### Task prompt
Reproduce only the lines from the line containing "gray star: (183, 50) -> (120, 63), moved" to the end of the entries below, including both of those lines.

### Provided information
━━━

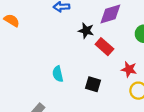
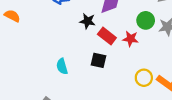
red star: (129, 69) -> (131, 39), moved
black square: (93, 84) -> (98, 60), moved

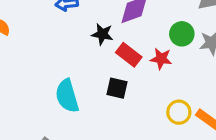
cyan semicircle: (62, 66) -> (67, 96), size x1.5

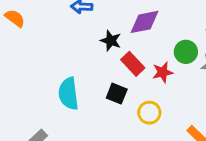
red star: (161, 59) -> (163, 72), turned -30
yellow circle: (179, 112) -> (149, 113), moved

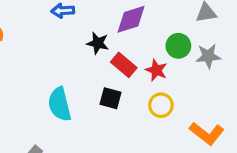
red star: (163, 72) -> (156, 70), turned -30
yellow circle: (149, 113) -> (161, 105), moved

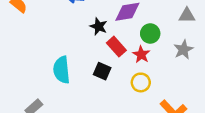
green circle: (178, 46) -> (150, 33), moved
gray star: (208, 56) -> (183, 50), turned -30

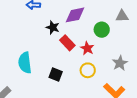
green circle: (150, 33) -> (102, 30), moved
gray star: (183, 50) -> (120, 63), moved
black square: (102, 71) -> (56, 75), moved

━━━

### Written response
gray star: (183, 50) -> (120, 63), moved
black square: (102, 71) -> (56, 75), moved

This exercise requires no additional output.